As you work through the listing below, copy each line exactly and drop the images.

•••••

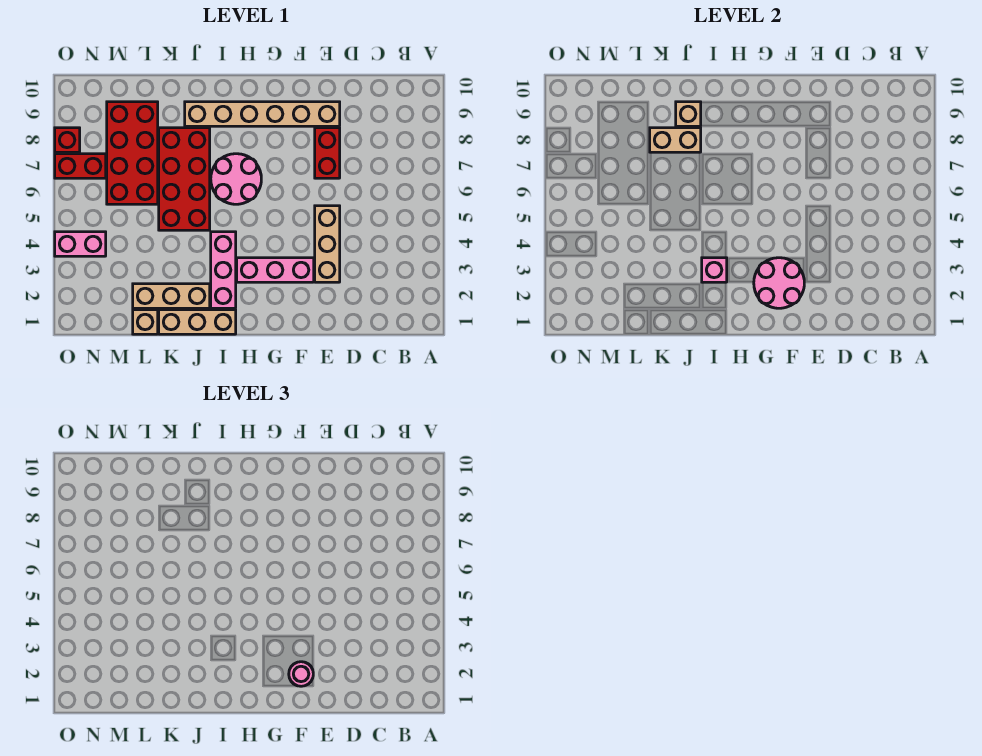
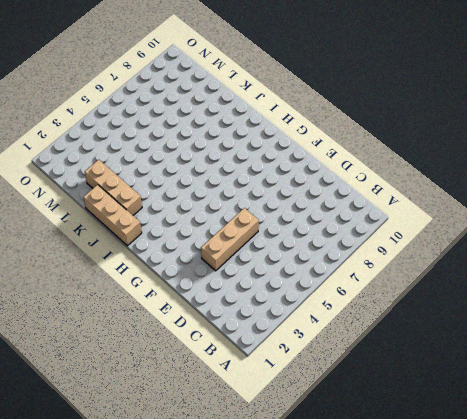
none -> red brick E7:E8 level 1
none -> tan brick E9:J9 level 1
none -> pink brick F3:H3 level 1

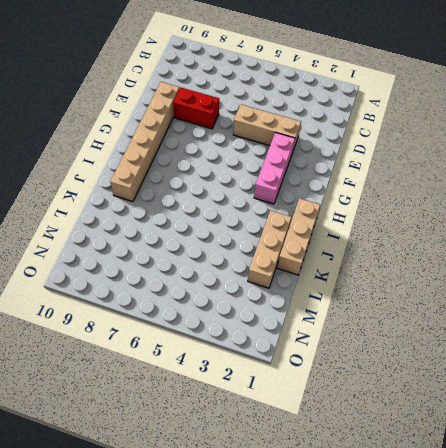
none -> pink round brick H6:I7 level 1
none -> pink brick I2:I4 level 1
none -> red brick J5:K8 level 1

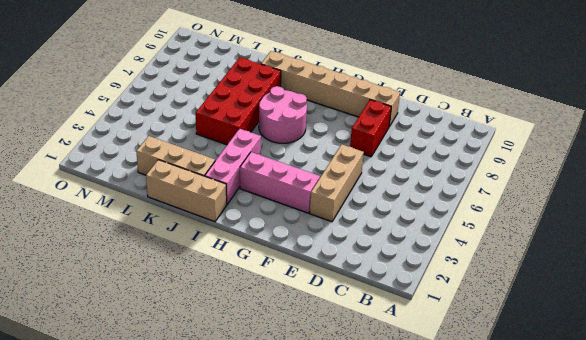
none -> tan brick L1 level 1
none -> red brick L6:M9 level 1
none -> pink brick N4:O4 level 1

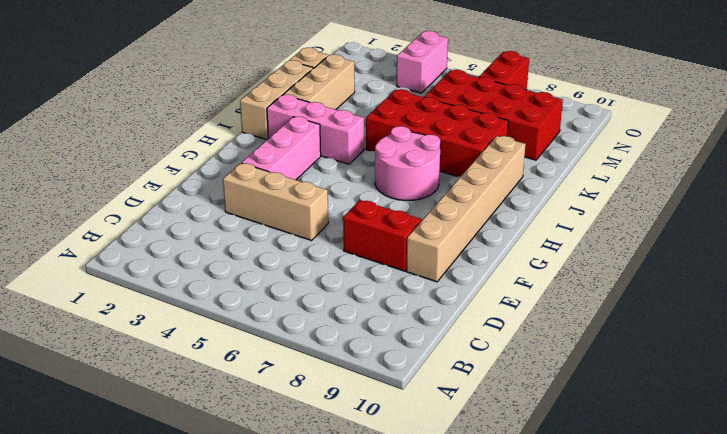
none -> red brick O8 level 1
none -> pink round brick F2:G3 level 2
none -> pink brick I3 level 2

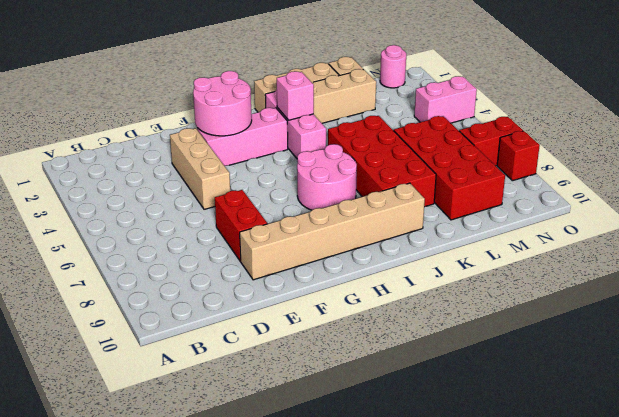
pink round brick N1 level 1 -> pink round brick F2 level 3
none -> tan brick J8:K8 level 2
none -> tan brick J9 level 2

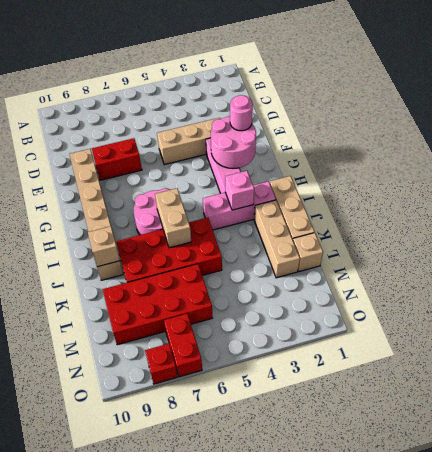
tan brick I6:J6 level 2 -> tan brick J8:K8 level 2
none -> pink brick N4:O4 level 1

•••••

■ RESULT OF THE EXERCISE
none -> red brick E7:E8 level 1
none -> tan brick E9:J9 level 1
none -> pink brick F3:H3 level 1

none -> pink round brick H6:I7 level 1
none -> pink brick I2:I4 level 1
none -> red brick J5:K8 level 1

none -> tan brick L1 level 1
none -> red brick L6:M9 level 1
none -> pink brick N4:O4 level 1

none -> red brick O8 level 1
none -> pink round brick F2:G3 level 2
none -> pink brick I3 level 2

pink round brick N1 level 1 -> pink round brick F2 level 3
none -> tan brick J8:K8 level 2
none -> tan brick J9 level 2

tan brick I6:J6 level 2 -> tan brick J8:K8 level 2
none -> pink brick N4:O4 level 1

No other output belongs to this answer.